Data for this task ▸

========================

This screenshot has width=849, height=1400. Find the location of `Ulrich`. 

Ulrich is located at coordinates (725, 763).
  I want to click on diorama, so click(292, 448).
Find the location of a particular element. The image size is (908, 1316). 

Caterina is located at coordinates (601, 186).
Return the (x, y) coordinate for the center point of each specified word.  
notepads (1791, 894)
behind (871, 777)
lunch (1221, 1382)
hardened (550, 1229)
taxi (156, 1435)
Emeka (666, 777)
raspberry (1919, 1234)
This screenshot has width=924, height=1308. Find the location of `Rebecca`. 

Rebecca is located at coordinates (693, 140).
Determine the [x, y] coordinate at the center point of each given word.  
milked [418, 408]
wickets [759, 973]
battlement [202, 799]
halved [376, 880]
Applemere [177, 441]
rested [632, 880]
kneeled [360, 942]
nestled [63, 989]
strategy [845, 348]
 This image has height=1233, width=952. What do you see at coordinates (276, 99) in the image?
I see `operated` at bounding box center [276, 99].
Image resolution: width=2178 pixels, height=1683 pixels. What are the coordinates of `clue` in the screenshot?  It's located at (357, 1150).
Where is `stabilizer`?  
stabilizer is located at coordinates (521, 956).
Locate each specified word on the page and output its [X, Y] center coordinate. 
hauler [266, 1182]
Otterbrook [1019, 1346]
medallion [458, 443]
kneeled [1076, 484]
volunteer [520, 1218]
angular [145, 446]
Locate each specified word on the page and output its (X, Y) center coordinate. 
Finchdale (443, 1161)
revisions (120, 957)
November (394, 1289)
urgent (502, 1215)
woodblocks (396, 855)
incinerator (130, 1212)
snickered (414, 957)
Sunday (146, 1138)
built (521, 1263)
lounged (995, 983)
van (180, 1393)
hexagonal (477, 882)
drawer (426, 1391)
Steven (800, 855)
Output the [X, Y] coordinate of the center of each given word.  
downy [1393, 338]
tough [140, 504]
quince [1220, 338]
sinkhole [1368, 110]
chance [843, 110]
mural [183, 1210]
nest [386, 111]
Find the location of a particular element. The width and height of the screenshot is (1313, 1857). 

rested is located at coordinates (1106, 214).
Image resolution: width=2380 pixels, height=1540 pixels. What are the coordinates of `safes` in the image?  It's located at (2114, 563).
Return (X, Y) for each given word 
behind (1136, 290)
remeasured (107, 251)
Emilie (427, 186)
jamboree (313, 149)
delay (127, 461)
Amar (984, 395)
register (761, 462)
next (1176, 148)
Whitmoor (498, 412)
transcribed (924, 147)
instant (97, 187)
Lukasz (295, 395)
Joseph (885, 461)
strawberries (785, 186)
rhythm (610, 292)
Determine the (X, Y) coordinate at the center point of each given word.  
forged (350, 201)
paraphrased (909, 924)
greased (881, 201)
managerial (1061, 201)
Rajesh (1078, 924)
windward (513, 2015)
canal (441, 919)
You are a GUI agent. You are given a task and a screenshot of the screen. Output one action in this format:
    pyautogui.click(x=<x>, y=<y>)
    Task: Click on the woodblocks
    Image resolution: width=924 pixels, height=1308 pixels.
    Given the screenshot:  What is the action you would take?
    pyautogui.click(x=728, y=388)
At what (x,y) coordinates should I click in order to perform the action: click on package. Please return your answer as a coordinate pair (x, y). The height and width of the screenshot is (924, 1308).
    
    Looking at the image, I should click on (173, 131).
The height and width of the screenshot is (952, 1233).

========================

Brief ▸
Rewrite all of the entries above, replacing "kneeled" with "knelt" wherever it occurs and leaving everything else unchanged.

Task output ▸
This screenshot has width=849, height=1400. Find the location of `Ulrich`. 

Ulrich is located at coordinates (725, 763).
  I want to click on diorama, so click(292, 448).
Find the location of a particular element. The image size is (908, 1316). 

Caterina is located at coordinates (601, 186).
Return the (x, y) coordinate for the center point of each specified word.  
notepads (1791, 894)
behind (871, 777)
lunch (1221, 1382)
hardened (550, 1229)
taxi (156, 1435)
Emeka (666, 777)
raspberry (1919, 1234)
This screenshot has width=924, height=1308. Find the location of `Rebecca`. 

Rebecca is located at coordinates (693, 140).
Determine the [x, y] coordinate at the center point of each given word.  
milked [418, 408]
wickets [759, 973]
battlement [202, 799]
halved [376, 880]
Applemere [177, 441]
rested [632, 880]
knelt [360, 942]
nestled [63, 989]
strategy [845, 348]
 This image has height=1233, width=952. What do you see at coordinates (276, 99) in the image?
I see `operated` at bounding box center [276, 99].
Image resolution: width=2178 pixels, height=1683 pixels. What are the coordinates of `clue` in the screenshot?  It's located at (357, 1150).
Where is `stabilizer`?  
stabilizer is located at coordinates (521, 956).
Locate each specified word on the page and output its [X, Y] center coordinate. 
hauler [266, 1182]
Otterbrook [1019, 1346]
medallion [458, 443]
knelt [1076, 484]
volunteer [520, 1218]
angular [145, 446]
Locate each specified word on the page and output its (X, Y) center coordinate. 
Finchdale (443, 1161)
revisions (120, 957)
November (394, 1289)
urgent (502, 1215)
woodblocks (396, 855)
incinerator (130, 1212)
snickered (414, 957)
Sunday (146, 1138)
built (521, 1263)
lounged (995, 983)
van (180, 1393)
hexagonal (477, 882)
drawer (426, 1391)
Steven (800, 855)
Output the [X, Y] coordinate of the center of each given word.  
downy [1393, 338]
tough [140, 504]
quince [1220, 338]
sinkhole [1368, 110]
chance [843, 110]
mural [183, 1210]
nest [386, 111]
Find the location of a particular element. The width and height of the screenshot is (1313, 1857). 

rested is located at coordinates (1106, 214).
Image resolution: width=2380 pixels, height=1540 pixels. What are the coordinates of `safes` in the image?  It's located at (2114, 563).
Return (X, Y) for each given word 
behind (1136, 290)
remeasured (107, 251)
Emilie (427, 186)
jamboree (313, 149)
delay (127, 461)
Amar (984, 395)
register (761, 462)
next (1176, 148)
Whitmoor (498, 412)
transcribed (924, 147)
instant (97, 187)
Lukasz (295, 395)
Joseph (885, 461)
strawberries (785, 186)
rhythm (610, 292)
Determine the (X, Y) coordinate at the center point of each given word.  
forged (350, 201)
paraphrased (909, 924)
greased (881, 201)
managerial (1061, 201)
Rajesh (1078, 924)
windward (513, 2015)
canal (441, 919)
You are a GUI agent. You are given a task and a screenshot of the screen. Output one action in this format:
    pyautogui.click(x=<x>, y=<y>)
    Task: Click on the woodblocks
    Image resolution: width=924 pixels, height=1308 pixels.
    Given the screenshot:  What is the action you would take?
    pyautogui.click(x=728, y=388)
At what (x,y) coordinates should I click in order to perform the action: click on package. Please return your answer as a coordinate pair (x, y). The height and width of the screenshot is (924, 1308).
    
    Looking at the image, I should click on (173, 131).
The height and width of the screenshot is (952, 1233).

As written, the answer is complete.